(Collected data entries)
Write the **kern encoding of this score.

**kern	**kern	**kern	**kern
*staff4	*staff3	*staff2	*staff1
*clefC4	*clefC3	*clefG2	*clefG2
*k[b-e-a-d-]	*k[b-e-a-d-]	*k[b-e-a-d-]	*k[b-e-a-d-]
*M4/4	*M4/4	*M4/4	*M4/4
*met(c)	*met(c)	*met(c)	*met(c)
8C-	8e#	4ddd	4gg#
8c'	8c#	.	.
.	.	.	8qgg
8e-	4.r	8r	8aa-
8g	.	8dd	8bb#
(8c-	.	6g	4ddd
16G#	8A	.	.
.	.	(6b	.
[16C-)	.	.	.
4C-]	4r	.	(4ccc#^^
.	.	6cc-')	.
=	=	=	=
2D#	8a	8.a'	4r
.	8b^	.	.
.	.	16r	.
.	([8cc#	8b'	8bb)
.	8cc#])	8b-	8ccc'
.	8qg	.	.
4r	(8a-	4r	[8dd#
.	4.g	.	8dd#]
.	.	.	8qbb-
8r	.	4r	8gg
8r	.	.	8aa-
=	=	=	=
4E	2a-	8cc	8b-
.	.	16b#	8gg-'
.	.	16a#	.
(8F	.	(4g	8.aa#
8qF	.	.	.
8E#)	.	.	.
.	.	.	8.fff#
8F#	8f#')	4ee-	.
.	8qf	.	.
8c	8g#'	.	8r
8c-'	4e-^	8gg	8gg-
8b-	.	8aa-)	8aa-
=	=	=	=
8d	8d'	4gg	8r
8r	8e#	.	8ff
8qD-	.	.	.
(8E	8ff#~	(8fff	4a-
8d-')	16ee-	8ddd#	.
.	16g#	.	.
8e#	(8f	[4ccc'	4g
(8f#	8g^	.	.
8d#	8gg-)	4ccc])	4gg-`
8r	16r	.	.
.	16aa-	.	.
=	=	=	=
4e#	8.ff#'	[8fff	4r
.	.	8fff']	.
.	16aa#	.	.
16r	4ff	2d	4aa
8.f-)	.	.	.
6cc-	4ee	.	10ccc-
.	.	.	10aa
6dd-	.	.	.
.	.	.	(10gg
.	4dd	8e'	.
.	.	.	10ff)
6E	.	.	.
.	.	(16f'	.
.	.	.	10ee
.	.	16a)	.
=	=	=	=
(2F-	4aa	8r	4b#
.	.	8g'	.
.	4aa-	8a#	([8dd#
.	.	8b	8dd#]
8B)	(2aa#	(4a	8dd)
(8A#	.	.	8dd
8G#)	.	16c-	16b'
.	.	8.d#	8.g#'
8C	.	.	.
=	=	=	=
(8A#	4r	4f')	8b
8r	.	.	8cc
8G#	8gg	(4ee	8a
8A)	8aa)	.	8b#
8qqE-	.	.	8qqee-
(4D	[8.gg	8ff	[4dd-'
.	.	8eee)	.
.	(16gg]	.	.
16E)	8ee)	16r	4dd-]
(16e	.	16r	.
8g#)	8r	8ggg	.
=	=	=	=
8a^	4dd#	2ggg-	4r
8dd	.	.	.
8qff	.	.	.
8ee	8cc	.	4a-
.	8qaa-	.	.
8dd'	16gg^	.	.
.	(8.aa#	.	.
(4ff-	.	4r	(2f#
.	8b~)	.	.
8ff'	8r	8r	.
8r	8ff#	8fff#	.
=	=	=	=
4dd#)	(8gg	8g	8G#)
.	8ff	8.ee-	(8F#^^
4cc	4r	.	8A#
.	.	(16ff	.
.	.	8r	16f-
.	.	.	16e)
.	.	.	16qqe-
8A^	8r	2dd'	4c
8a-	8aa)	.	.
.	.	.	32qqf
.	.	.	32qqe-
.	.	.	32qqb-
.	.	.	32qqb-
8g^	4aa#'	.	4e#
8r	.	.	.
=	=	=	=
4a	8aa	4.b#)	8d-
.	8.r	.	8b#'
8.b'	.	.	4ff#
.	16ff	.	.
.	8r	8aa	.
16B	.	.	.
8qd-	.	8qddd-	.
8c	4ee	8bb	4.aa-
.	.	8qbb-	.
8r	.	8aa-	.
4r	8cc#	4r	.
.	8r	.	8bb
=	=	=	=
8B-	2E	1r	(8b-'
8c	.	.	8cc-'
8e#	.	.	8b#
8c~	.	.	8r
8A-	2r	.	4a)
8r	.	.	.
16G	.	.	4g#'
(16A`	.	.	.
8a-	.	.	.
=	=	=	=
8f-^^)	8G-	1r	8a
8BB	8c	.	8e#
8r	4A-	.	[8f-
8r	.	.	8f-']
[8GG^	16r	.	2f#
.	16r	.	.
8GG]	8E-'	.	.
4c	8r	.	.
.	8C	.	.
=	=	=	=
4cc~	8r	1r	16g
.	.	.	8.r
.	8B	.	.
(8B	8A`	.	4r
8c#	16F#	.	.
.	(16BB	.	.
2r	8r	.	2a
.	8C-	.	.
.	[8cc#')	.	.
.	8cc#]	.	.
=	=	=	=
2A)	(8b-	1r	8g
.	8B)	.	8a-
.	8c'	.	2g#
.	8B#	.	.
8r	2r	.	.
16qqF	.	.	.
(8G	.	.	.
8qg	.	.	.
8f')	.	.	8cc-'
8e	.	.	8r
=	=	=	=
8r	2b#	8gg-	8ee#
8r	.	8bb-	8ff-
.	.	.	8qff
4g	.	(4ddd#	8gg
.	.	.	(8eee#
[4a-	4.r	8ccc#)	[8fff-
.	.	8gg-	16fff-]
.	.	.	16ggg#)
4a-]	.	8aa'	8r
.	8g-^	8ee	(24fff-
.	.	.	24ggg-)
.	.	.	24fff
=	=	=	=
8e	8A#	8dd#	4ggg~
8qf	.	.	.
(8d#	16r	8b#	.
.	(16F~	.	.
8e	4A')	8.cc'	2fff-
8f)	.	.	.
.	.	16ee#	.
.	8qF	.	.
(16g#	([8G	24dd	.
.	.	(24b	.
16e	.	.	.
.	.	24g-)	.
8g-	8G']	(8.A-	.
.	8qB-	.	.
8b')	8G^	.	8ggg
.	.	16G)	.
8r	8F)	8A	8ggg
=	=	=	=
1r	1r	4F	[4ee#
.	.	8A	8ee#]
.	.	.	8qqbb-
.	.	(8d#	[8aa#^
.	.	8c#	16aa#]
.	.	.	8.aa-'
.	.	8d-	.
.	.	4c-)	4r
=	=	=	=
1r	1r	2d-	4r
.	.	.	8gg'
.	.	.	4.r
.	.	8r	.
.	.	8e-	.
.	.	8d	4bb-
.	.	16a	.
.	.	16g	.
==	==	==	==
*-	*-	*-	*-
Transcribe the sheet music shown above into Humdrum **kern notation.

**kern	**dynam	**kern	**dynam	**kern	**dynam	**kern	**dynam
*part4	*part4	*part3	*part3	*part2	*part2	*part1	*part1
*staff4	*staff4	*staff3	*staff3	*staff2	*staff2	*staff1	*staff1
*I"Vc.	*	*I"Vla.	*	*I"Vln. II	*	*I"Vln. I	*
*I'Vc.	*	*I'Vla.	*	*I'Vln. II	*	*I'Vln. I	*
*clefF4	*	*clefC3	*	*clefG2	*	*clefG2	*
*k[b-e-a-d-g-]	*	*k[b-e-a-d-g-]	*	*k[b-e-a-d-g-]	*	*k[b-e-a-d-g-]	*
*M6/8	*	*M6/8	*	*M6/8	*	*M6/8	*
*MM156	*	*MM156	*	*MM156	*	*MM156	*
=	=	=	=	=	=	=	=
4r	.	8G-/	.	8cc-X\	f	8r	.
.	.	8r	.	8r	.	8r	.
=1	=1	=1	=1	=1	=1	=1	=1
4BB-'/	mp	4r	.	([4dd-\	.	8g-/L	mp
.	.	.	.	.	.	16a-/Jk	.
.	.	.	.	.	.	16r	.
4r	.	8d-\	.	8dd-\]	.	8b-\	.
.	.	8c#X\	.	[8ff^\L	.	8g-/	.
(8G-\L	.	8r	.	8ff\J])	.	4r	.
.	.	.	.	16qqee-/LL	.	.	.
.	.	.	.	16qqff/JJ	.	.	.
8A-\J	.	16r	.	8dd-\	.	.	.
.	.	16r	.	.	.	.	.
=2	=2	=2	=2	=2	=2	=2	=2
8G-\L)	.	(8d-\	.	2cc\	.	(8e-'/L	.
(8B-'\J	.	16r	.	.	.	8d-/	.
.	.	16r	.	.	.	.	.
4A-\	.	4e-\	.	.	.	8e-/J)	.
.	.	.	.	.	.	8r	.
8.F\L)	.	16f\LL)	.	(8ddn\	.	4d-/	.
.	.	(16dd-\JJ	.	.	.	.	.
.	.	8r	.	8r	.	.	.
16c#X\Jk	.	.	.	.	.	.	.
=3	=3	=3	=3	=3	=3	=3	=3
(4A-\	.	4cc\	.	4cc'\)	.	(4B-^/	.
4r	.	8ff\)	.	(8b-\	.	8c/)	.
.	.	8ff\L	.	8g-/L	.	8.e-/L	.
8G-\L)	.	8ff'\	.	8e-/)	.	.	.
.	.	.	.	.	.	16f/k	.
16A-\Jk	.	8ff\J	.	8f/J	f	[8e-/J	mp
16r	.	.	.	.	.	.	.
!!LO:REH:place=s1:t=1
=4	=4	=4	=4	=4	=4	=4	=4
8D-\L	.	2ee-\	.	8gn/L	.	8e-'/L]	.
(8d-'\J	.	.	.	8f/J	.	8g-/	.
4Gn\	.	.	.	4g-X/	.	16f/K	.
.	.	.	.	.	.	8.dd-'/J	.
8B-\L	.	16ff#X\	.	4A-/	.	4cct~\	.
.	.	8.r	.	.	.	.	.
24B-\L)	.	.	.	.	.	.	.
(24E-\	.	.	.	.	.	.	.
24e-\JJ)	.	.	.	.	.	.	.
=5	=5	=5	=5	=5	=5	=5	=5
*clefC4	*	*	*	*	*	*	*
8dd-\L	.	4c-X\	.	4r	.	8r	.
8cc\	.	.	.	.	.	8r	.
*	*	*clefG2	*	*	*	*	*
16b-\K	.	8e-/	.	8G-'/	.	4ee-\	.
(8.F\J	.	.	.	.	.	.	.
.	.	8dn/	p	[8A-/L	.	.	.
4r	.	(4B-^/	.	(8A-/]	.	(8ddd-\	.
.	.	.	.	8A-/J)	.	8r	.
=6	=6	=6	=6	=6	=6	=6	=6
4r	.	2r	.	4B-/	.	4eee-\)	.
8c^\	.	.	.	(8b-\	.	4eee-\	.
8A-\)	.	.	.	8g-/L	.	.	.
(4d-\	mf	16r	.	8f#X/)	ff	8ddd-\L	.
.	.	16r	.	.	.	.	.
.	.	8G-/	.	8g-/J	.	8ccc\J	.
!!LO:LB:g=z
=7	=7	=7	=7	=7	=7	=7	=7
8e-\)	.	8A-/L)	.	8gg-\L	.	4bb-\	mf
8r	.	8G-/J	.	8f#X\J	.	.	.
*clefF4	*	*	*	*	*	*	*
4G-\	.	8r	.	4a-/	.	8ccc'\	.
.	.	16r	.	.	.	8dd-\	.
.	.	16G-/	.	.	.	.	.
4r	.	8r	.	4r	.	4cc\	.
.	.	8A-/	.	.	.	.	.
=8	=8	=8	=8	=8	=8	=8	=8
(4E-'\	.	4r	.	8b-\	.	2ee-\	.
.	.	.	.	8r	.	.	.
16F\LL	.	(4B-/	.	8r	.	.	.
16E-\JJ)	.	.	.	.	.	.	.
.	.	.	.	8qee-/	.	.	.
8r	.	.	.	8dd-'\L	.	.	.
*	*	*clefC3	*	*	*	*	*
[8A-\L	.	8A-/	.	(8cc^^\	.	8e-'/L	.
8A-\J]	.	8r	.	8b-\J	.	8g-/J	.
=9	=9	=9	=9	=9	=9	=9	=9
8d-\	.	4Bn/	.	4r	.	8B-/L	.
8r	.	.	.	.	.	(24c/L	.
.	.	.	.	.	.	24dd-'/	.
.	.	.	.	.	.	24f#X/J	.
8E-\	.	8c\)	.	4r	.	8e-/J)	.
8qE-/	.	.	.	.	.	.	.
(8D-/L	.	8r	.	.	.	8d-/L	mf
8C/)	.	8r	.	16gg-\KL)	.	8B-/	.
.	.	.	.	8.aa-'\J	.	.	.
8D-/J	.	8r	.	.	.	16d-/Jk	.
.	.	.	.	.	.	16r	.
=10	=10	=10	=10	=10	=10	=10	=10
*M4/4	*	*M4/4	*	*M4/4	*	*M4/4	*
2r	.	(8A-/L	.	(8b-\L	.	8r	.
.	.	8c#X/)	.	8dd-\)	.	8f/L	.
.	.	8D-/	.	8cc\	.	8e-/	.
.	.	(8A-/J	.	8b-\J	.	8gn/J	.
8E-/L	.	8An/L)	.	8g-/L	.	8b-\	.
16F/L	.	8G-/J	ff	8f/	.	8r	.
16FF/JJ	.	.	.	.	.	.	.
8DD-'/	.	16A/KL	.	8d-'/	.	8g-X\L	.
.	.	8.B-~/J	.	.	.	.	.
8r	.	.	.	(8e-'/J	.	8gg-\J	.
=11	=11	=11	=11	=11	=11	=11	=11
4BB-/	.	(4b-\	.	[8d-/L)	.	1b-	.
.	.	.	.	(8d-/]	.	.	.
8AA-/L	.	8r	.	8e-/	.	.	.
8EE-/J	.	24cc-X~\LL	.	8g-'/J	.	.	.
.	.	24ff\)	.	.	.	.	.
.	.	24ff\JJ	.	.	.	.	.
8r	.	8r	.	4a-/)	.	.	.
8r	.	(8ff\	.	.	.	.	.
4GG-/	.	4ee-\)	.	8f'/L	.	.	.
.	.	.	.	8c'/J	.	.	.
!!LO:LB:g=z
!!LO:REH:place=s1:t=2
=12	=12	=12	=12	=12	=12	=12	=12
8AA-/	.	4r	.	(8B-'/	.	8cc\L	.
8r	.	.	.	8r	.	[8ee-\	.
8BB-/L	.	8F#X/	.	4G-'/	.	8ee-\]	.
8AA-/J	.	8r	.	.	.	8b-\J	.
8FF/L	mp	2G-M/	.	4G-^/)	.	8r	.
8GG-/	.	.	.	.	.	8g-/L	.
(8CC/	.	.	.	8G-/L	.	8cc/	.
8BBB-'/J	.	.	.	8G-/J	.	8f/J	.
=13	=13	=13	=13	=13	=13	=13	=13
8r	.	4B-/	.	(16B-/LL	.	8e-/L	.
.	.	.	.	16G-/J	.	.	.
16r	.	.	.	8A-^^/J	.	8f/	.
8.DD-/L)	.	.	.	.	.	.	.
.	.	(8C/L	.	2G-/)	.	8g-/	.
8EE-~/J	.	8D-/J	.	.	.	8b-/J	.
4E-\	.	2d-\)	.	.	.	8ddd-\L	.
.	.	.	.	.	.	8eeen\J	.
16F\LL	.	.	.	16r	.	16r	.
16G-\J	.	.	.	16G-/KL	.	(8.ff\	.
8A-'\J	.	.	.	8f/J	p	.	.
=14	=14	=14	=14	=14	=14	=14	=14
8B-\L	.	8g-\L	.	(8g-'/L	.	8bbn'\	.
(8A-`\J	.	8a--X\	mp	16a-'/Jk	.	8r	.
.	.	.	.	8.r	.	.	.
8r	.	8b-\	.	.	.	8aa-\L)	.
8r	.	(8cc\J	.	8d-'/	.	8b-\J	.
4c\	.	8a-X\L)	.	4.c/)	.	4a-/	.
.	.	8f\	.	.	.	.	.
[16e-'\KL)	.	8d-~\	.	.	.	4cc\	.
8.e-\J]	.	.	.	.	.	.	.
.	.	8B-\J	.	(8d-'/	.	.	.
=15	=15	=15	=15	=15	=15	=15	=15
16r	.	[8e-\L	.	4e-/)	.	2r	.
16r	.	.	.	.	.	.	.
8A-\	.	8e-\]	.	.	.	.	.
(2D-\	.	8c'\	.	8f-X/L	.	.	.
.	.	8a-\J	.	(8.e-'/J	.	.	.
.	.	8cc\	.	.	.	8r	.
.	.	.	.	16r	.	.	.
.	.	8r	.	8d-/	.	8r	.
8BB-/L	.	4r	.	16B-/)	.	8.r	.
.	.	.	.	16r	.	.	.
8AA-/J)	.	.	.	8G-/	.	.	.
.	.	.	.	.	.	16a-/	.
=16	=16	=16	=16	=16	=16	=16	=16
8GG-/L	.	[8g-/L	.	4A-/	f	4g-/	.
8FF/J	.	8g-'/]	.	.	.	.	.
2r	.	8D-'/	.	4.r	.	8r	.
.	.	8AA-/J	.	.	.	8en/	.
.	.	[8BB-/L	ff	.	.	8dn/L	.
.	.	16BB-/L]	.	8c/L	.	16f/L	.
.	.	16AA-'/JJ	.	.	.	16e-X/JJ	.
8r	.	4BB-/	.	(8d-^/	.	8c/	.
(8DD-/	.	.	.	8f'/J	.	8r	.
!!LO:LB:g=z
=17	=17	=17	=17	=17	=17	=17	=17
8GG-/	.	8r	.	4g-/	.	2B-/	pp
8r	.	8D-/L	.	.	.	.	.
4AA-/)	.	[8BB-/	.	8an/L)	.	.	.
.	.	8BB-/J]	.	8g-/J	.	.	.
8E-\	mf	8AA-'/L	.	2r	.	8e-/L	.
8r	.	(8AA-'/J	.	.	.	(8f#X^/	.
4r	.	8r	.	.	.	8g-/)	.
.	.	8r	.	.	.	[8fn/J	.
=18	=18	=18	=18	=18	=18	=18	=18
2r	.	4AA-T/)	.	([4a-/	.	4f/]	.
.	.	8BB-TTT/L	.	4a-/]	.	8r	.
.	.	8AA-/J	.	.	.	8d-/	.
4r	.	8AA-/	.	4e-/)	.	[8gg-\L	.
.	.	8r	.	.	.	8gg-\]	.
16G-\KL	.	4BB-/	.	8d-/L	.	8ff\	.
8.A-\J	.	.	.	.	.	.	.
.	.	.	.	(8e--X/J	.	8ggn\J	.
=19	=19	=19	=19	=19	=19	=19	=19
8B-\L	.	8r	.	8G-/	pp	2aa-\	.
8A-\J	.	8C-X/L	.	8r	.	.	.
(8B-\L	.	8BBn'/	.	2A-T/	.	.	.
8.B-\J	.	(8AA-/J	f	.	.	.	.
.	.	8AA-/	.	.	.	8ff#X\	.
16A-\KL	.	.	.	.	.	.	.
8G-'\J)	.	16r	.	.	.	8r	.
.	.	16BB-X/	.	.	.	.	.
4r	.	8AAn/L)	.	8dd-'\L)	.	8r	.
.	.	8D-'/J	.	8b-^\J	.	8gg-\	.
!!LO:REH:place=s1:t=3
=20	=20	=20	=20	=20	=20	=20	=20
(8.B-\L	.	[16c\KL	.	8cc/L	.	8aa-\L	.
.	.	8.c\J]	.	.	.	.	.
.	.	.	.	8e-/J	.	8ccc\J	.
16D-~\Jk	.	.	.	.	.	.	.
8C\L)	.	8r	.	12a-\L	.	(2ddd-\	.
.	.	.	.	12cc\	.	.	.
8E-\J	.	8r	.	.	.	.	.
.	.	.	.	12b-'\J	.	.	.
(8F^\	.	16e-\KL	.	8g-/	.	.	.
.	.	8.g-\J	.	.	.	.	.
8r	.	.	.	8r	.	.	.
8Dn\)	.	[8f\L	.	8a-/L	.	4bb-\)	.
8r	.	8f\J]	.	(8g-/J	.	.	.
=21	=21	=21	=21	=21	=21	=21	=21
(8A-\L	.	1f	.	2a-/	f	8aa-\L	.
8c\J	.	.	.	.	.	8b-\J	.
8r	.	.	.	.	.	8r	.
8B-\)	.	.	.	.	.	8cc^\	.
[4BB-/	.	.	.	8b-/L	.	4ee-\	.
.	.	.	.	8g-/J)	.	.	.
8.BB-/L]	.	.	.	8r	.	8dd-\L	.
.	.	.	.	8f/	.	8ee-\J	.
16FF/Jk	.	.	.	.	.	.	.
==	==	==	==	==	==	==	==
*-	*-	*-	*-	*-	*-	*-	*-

**Short exercise**
Pick out each line of the material above that contains the string "kern", and copy every such line in full.

**Correct answer**
Write the **kern encoding of this score.
**kern	**kern	**kern	**kern
Transcribe the sheet music shown above into Humdrum **kern notation.
**kern	**dynam	**kern	**dynam	**kern	**dynam	**kern	**dynam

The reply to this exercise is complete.